--- Work request ---
Could you repeat, exactly and with no pictures, only the lines from the start of the records through the line containing "cyan diamond: moved 1 px right, 2 px down"?

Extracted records
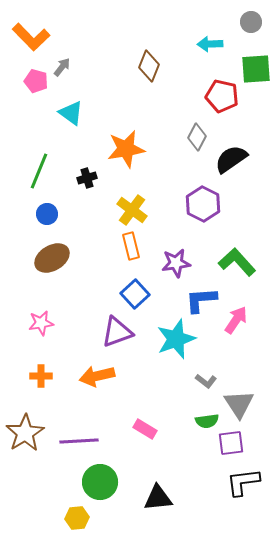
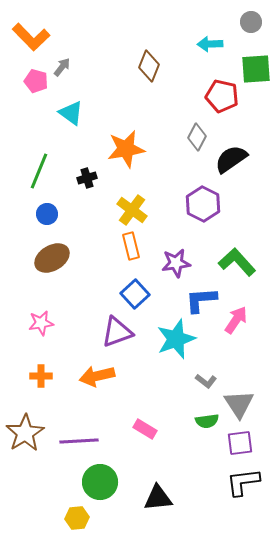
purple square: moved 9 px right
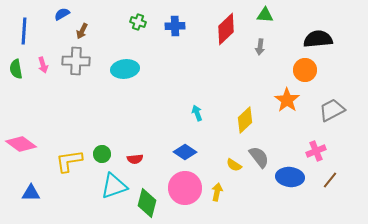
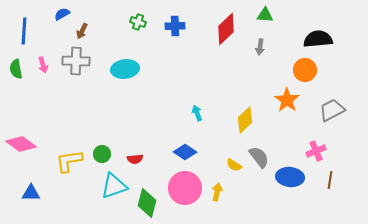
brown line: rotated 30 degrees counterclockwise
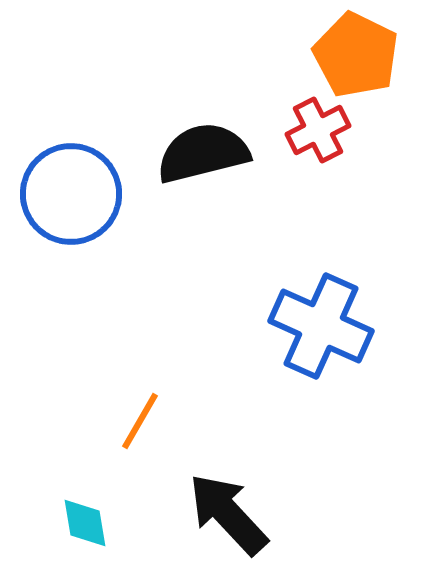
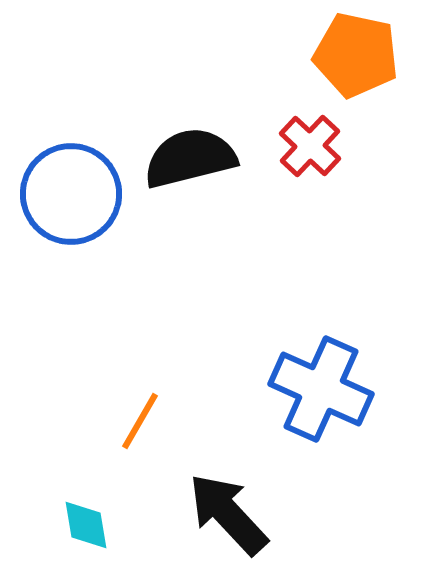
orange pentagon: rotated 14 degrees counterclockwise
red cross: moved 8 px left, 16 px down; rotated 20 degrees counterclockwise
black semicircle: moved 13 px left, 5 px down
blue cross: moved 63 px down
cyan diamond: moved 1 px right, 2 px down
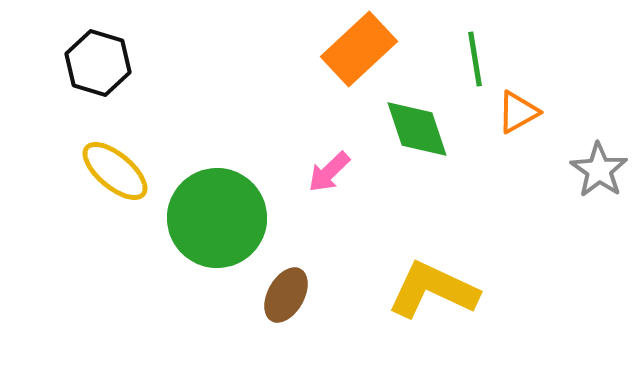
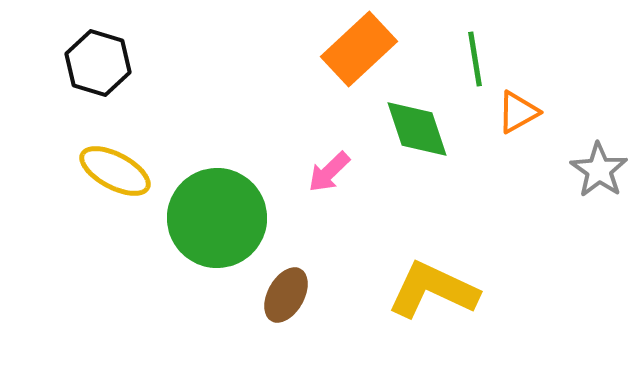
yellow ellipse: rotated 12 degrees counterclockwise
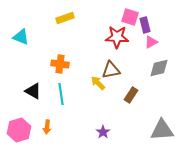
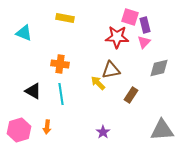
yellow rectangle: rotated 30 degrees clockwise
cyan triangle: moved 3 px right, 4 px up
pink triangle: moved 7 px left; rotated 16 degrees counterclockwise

--- Answer below ---
purple square: moved 9 px right
brown line: rotated 30 degrees counterclockwise
orange pentagon: rotated 14 degrees counterclockwise
red cross: moved 8 px left, 16 px down; rotated 20 degrees counterclockwise
black semicircle: moved 13 px left, 5 px down
blue cross: moved 63 px down
cyan diamond: moved 1 px right, 2 px down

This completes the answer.